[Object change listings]

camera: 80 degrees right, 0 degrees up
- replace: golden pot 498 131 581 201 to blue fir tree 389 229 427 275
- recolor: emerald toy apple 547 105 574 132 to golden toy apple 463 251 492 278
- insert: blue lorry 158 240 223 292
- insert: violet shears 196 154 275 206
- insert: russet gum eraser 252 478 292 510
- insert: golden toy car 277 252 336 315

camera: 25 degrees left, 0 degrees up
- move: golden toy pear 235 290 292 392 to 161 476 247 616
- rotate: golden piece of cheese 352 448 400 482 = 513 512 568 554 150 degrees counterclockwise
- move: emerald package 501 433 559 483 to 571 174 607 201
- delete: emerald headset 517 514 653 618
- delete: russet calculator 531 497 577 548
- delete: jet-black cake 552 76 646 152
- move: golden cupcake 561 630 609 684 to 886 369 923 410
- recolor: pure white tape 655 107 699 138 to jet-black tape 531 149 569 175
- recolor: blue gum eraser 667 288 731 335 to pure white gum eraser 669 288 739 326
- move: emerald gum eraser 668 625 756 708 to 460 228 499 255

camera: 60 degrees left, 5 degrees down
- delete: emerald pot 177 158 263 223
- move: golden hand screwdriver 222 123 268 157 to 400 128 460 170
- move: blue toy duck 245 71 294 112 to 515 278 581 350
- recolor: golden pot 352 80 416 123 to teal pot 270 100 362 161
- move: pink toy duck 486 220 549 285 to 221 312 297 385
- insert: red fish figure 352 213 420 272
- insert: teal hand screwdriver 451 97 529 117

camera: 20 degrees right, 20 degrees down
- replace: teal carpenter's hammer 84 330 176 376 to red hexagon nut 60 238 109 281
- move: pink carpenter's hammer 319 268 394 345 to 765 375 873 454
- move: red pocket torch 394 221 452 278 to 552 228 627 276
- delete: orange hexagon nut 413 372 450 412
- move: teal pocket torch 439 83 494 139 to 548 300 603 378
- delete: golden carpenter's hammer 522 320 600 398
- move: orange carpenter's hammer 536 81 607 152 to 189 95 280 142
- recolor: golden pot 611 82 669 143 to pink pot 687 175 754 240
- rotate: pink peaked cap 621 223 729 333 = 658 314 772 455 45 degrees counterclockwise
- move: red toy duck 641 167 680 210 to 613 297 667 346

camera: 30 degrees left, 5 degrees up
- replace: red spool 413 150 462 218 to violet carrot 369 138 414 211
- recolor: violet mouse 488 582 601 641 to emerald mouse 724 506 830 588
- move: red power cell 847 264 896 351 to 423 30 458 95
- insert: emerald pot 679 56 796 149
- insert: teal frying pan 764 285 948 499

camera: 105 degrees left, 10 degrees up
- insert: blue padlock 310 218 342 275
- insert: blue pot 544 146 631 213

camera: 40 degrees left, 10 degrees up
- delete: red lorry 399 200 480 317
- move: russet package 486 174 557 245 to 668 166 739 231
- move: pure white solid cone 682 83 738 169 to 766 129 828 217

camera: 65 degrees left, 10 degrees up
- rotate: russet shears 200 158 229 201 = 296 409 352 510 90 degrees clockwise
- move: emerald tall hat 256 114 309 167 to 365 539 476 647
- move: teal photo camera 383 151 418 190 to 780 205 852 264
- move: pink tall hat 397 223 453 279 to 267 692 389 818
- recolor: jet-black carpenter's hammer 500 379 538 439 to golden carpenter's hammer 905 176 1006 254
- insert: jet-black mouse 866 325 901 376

**Task to complete**
Give the exact lines, and only those, from the line containing "- recolor: emerald" through the line containing "- insert: russet gum eraser 252 478 292 510" in the entries above.

**Answer space**
- recolor: emerald toy apple 547 105 574 132 to golden toy apple 463 251 492 278
- insert: blue lorry 158 240 223 292
- insert: violet shears 196 154 275 206
- insert: russet gum eraser 252 478 292 510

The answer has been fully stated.